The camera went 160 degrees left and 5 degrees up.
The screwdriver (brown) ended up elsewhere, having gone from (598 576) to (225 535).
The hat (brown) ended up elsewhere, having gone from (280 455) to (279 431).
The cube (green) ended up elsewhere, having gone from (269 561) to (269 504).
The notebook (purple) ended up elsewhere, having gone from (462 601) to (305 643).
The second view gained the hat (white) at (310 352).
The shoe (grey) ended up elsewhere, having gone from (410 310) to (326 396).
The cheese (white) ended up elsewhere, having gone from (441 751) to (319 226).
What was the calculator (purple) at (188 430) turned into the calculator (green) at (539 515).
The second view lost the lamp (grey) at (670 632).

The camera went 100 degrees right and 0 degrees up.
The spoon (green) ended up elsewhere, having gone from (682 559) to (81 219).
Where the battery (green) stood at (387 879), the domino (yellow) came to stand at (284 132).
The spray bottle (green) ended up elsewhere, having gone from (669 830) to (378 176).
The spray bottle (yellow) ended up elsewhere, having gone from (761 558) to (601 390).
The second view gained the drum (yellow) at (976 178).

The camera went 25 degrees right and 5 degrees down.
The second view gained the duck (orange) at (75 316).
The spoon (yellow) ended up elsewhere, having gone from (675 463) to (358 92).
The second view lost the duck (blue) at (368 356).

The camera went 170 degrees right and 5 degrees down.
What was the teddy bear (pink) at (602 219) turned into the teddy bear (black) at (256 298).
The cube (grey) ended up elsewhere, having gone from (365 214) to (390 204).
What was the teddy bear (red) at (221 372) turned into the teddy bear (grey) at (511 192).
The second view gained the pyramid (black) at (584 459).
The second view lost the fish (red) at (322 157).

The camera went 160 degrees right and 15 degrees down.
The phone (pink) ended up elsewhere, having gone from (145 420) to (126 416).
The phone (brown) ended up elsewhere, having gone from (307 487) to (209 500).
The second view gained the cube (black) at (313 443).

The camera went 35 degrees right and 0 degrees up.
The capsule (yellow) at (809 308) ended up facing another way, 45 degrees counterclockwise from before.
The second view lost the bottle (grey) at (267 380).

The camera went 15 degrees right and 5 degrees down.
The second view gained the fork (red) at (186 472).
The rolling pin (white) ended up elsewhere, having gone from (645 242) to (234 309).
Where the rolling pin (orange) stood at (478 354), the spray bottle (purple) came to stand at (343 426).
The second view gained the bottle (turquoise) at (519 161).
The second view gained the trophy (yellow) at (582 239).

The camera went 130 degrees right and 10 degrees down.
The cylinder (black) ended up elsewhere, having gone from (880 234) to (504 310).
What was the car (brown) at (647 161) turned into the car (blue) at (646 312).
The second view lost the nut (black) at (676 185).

## WHAT NEEDS TO BE DONE
Line by line, copy the records exactly.

## THE ANSWER
The camera went 160 degrees left and 5 degrees up.
The screwdriver (brown) ended up elsewhere, having gone from (598 576) to (225 535).
The hat (brown) ended up elsewhere, having gone from (280 455) to (279 431).
The cube (green) ended up elsewhere, having gone from (269 561) to (269 504).
The notebook (purple) ended up elsewhere, having gone from (462 601) to (305 643).
The second view gained the hat (white) at (310 352).
The shoe (grey) ended up elsewhere, having gone from (410 310) to (326 396).
The cheese (white) ended up elsewhere, having gone from (441 751) to (319 226).
What was the calculator (purple) at (188 430) turned into the calculator (green) at (539 515).
The second view lost the lamp (grey) at (670 632).

The camera went 100 degrees right and 0 degrees up.
The spoon (green) ended up elsewhere, having gone from (682 559) to (81 219).
Where the battery (green) stood at (387 879), the domino (yellow) came to stand at (284 132).
The spray bottle (green) ended up elsewhere, having gone from (669 830) to (378 176).
The spray bottle (yellow) ended up elsewhere, having gone from (761 558) to (601 390).
The second view gained the drum (yellow) at (976 178).

The camera went 25 degrees right and 5 degrees down.
The second view gained the duck (orange) at (75 316).
The spoon (yellow) ended up elsewhere, having gone from (675 463) to (358 92).
The second view lost the duck (blue) at (368 356).

The camera went 170 degrees right and 5 degrees down.
What was the teddy bear (pink) at (602 219) turned into the teddy bear (black) at (256 298).
The cube (grey) ended up elsewhere, having gone from (365 214) to (390 204).
What was the teddy bear (red) at (221 372) turned into the teddy bear (grey) at (511 192).
The second view gained the pyramid (black) at (584 459).
The second view lost the fish (red) at (322 157).

The camera went 160 degrees right and 15 degrees down.
The phone (pink) ended up elsewhere, having gone from (145 420) to (126 416).
The phone (brown) ended up elsewhere, having gone from (307 487) to (209 500).
The second view gained the cube (black) at (313 443).

The camera went 35 degrees right and 0 degrees up.
The capsule (yellow) at (809 308) ended up facing another way, 45 degrees counterclockwise from before.
The second view lost the bottle (grey) at (267 380).

The camera went 15 degrees right and 5 degrees down.
The second view gained the fork (red) at (186 472).
The rolling pin (white) ended up elsewhere, having gone from (645 242) to (234 309).
Where the rolling pin (orange) stood at (478 354), the spray bottle (purple) came to stand at (343 426).
The second view gained the bottle (turquoise) at (519 161).
The second view gained the trophy (yellow) at (582 239).

The camera went 130 degrees right and 10 degrees down.
The cylinder (black) ended up elsewhere, having gone from (880 234) to (504 310).
What was the car (brown) at (647 161) turned into the car (blue) at (646 312).
The second view lost the nut (black) at (676 185).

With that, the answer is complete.